> **Records provided**
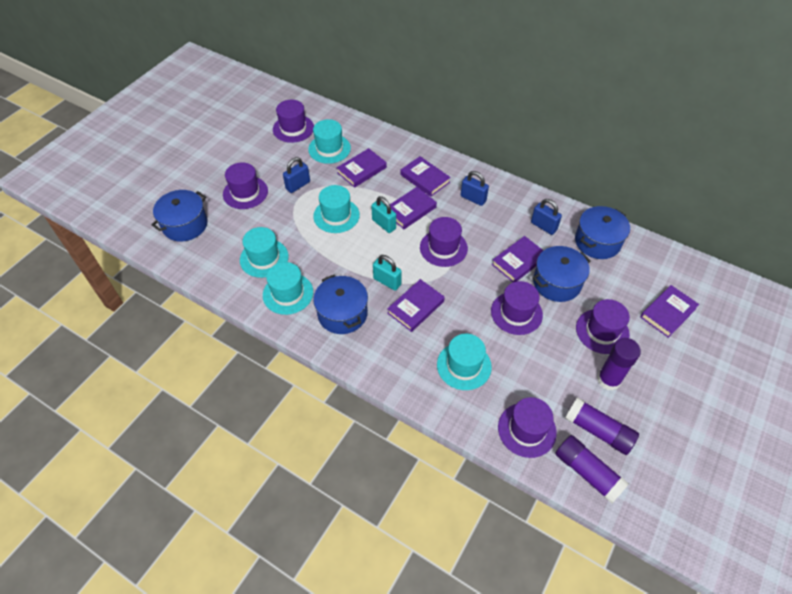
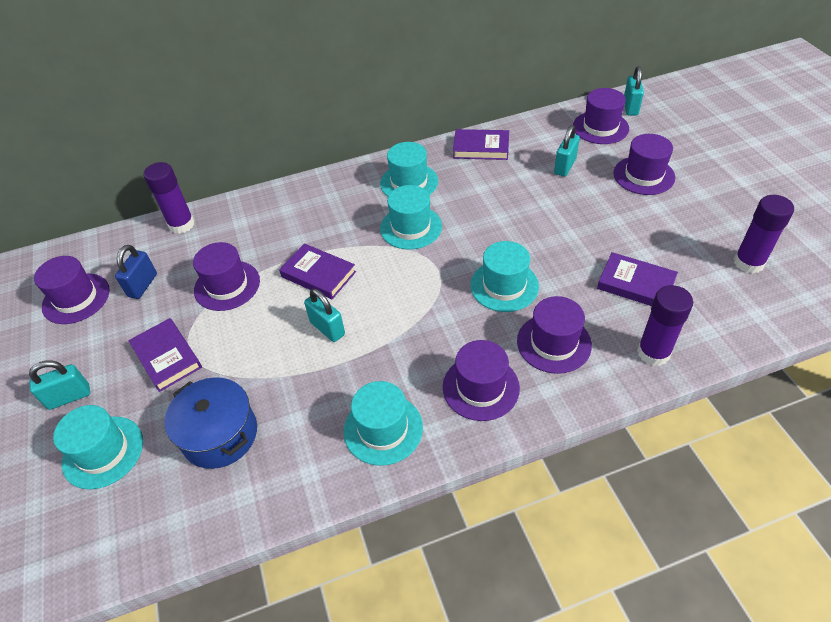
blue padlock: 3 -> 1
blue pot: 4 -> 1
purple book: 6 -> 4
turquoise padlock: 2 -> 4

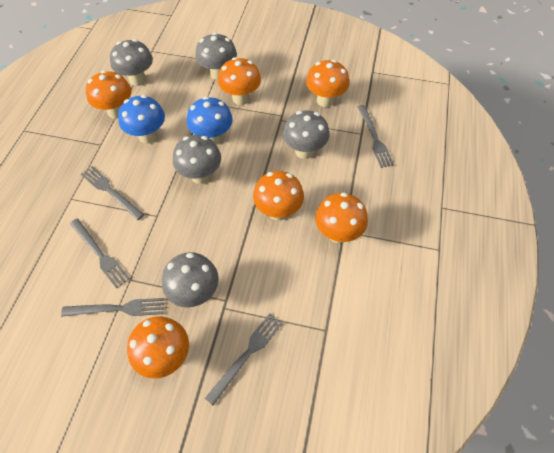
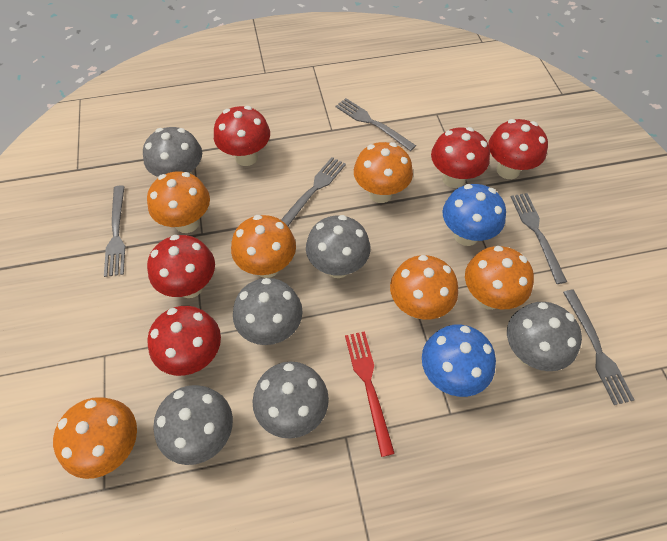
grey mushroom: 5 -> 6
red fork: 0 -> 1
red mushroom: 0 -> 5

> **Task brief**
Output nothing but the records, word for word, and none of their pictures.

> **Written reply**
blue padlock: 3 -> 1
blue pot: 4 -> 1
purple book: 6 -> 4
turquoise padlock: 2 -> 4

grey mushroom: 5 -> 6
red fork: 0 -> 1
red mushroom: 0 -> 5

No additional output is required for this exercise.